= WHAT YOU WILL DO =
Transcribe every entry word for word, but drop the pictures.

BEGIN

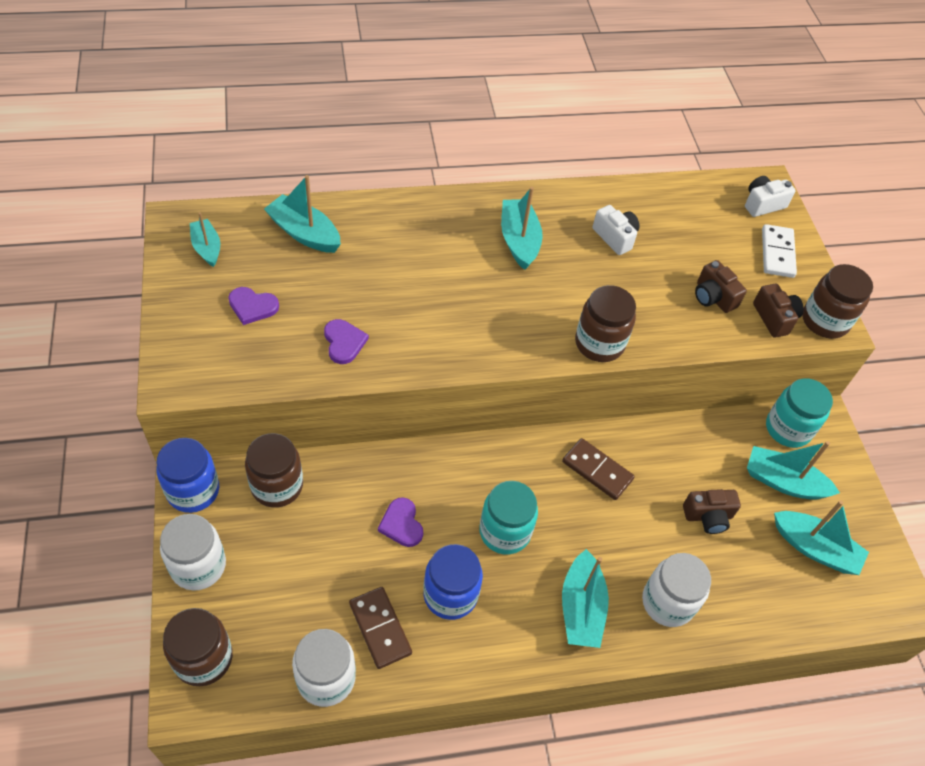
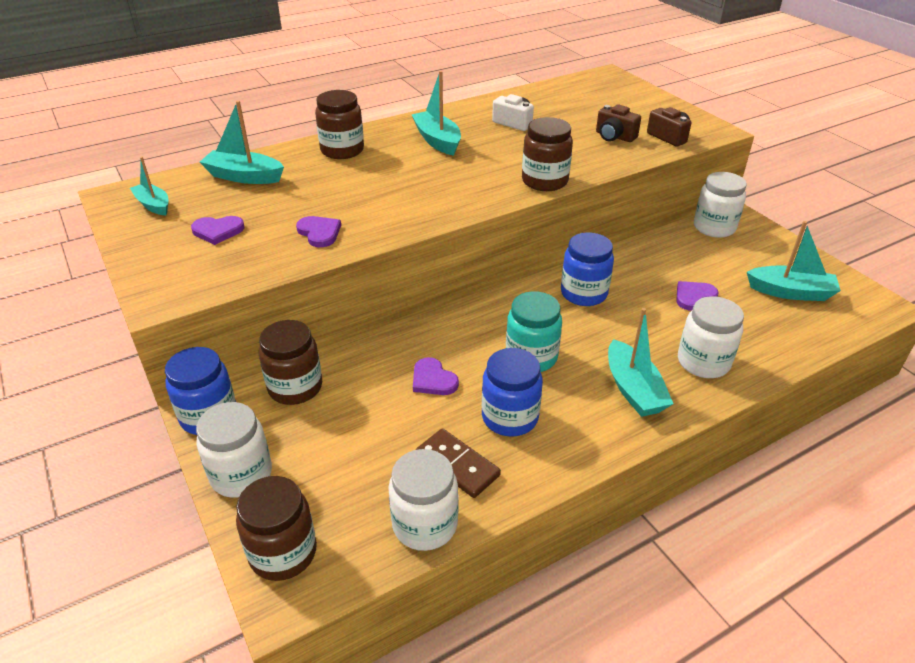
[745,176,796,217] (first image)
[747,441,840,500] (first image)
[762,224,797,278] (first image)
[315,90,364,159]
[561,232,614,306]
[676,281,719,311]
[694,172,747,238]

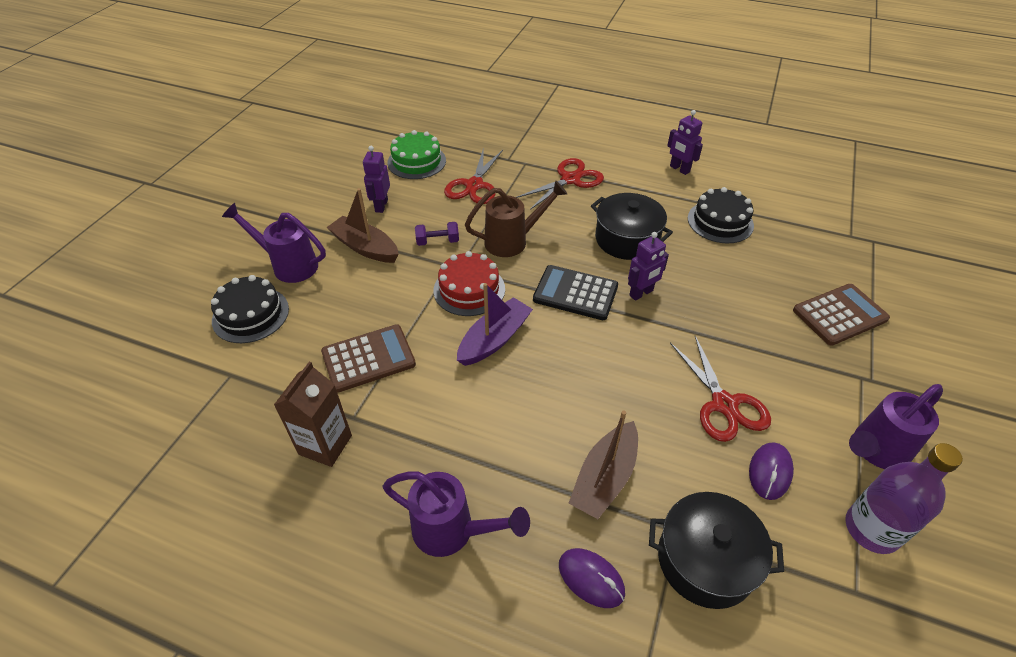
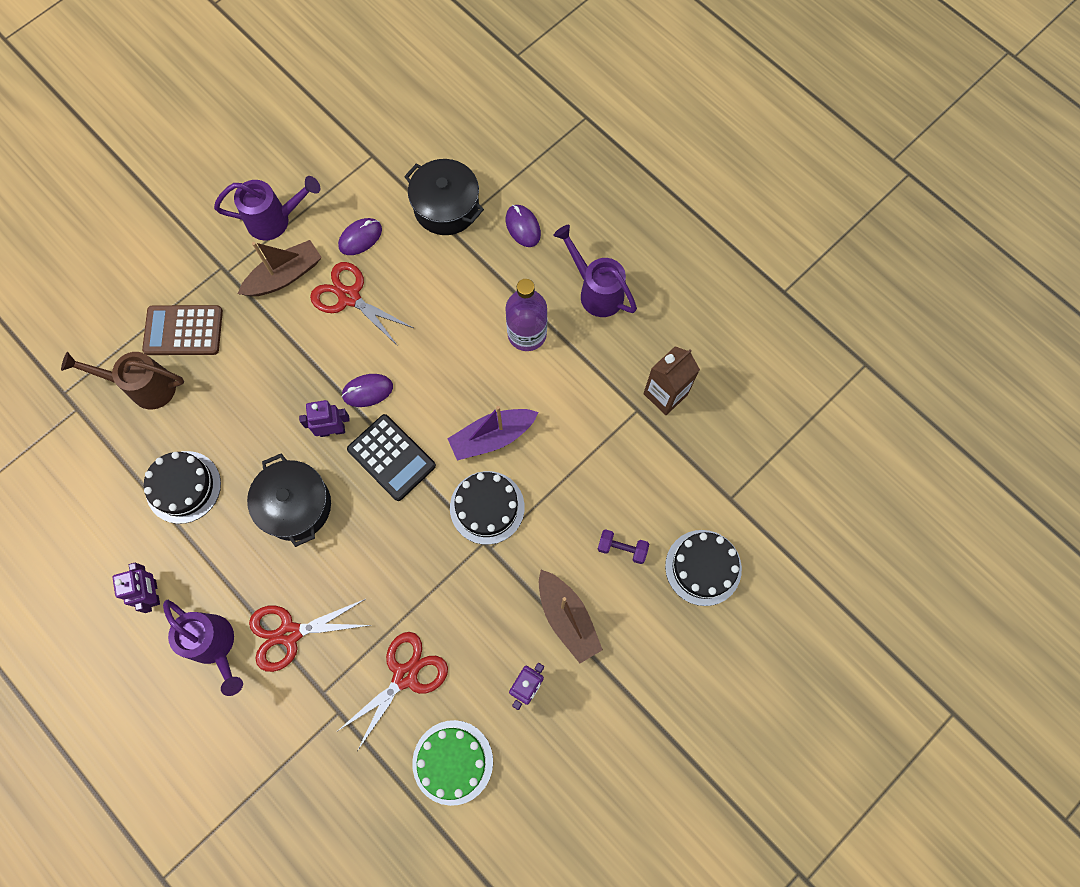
[321,324,416,393] (first image)
[342,374,393,407]
[163,600,243,696]
[597,529,649,564]
[61,352,184,409]
[238,240,322,296]
[505,279,547,351]
[450,471,525,545]
[310,262,413,346]

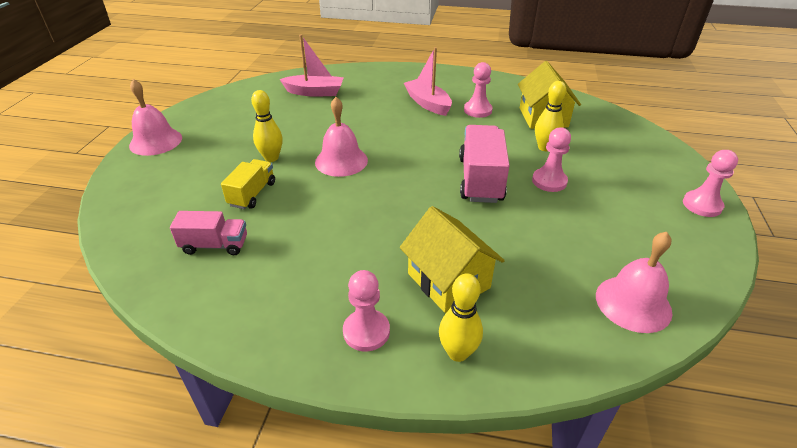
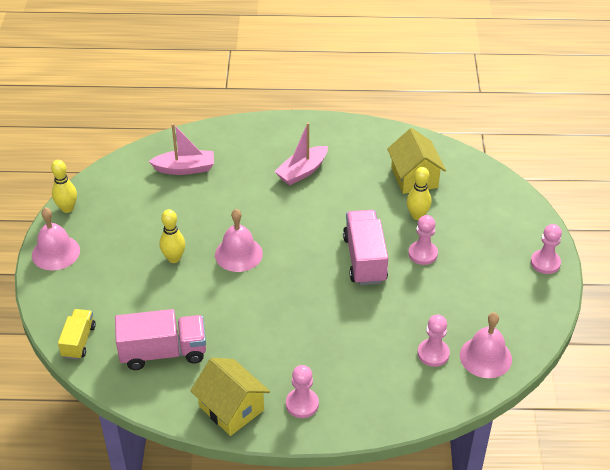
[58,309,96,360]
[190,358,270,436]
[51,160,77,213]
[417,315,450,367]
[274,122,328,185]
[115,309,206,370]

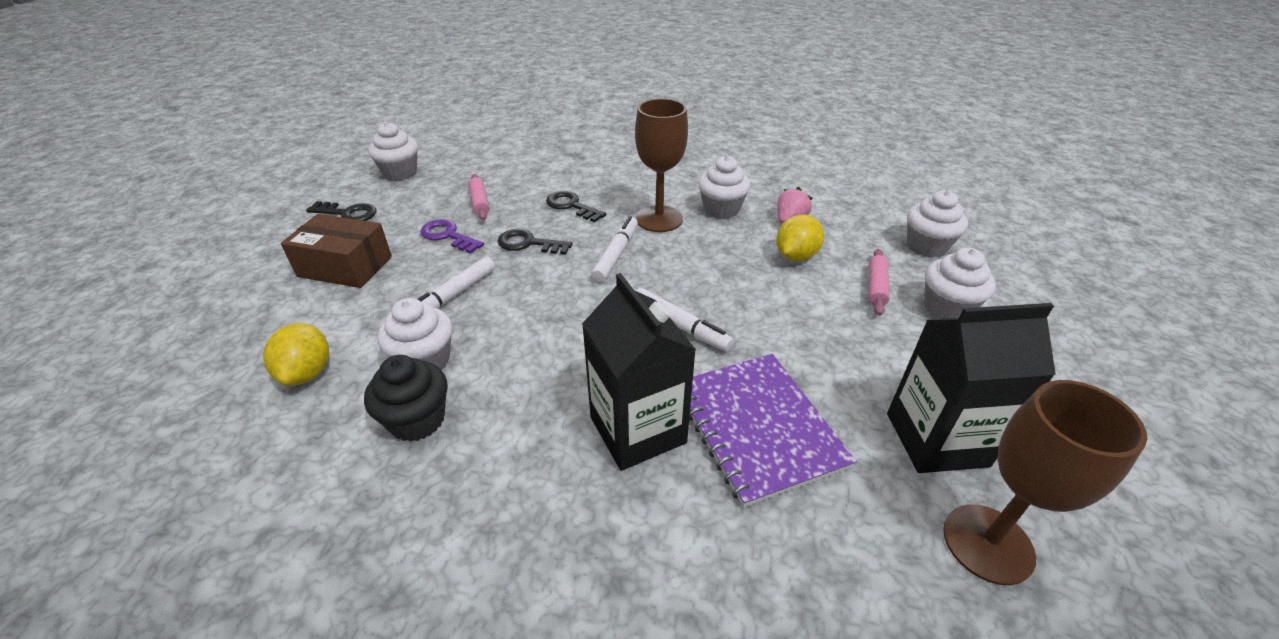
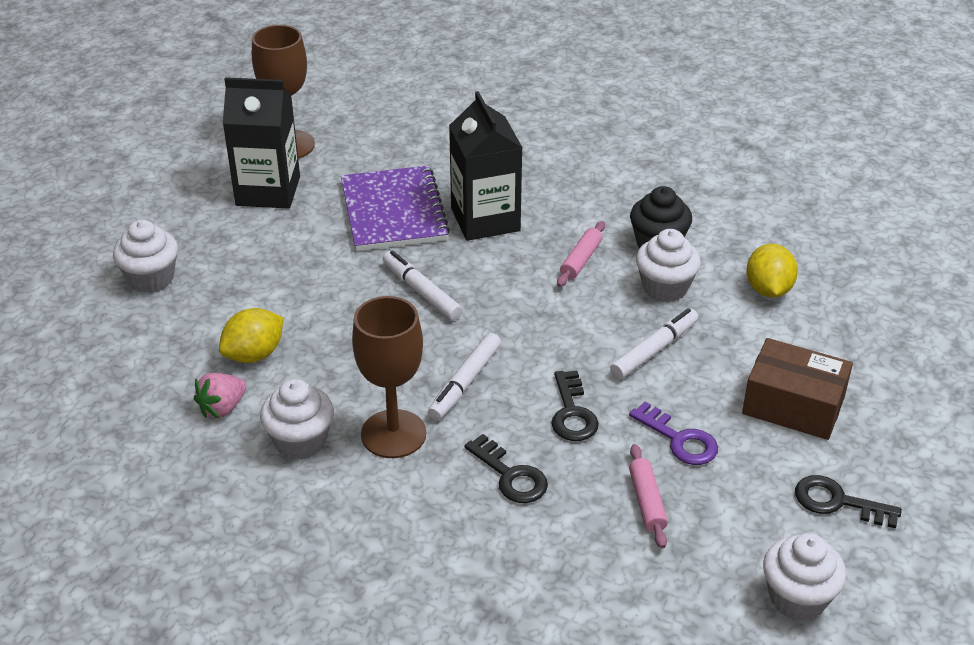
[907,190,968,257] (first image)
[557,221,605,287]
[551,370,599,441]

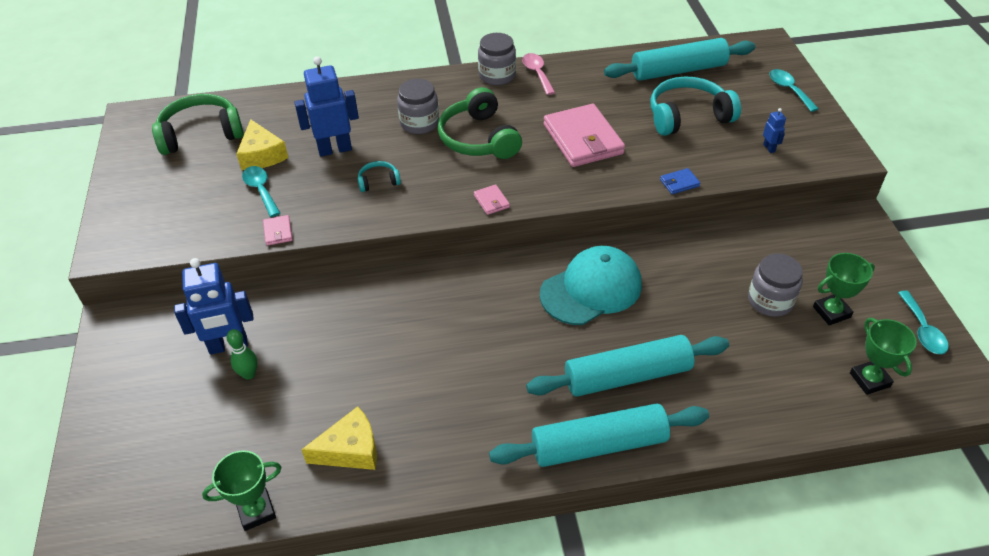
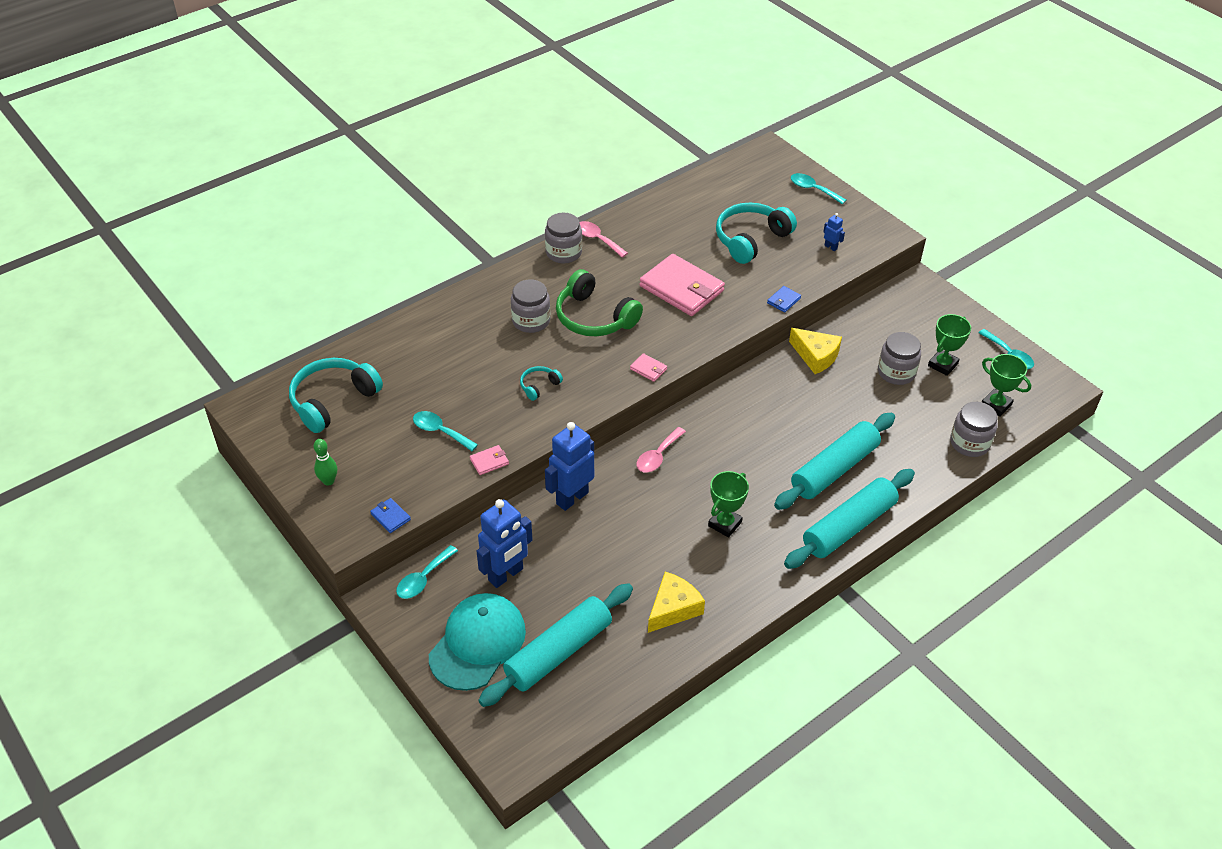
[370,498,411,533]
[396,545,458,599]
[636,427,686,472]
[950,402,998,457]
[708,471,749,538]
[314,439,337,486]
[789,328,842,374]
[545,422,594,511]
[429,593,526,691]
[478,583,633,707]
[289,358,383,433]
[470,445,509,475]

END

= SOLUTION TO THIS EXERCISE =
[745,176,796,217] (first image)
[747,441,840,500] (first image)
[762,224,797,278] (first image)
[315,90,364,159]
[561,232,614,306]
[676,281,719,311]
[694,172,747,238]

[321,324,416,393] (first image)
[342,374,393,407]
[163,600,243,696]
[597,529,649,564]
[61,352,184,409]
[238,240,322,296]
[505,279,547,351]
[450,471,525,545]
[310,262,413,346]

[58,309,96,360]
[190,358,270,436]
[51,160,77,213]
[417,315,450,367]
[274,122,328,185]
[115,309,206,370]

[907,190,968,257] (first image)
[557,221,605,287]
[551,370,599,441]

[370,498,411,533]
[396,545,458,599]
[636,427,686,472]
[950,402,998,457]
[708,471,749,538]
[314,439,337,486]
[789,328,842,374]
[545,422,594,511]
[429,593,526,691]
[478,583,633,707]
[289,358,383,433]
[470,445,509,475]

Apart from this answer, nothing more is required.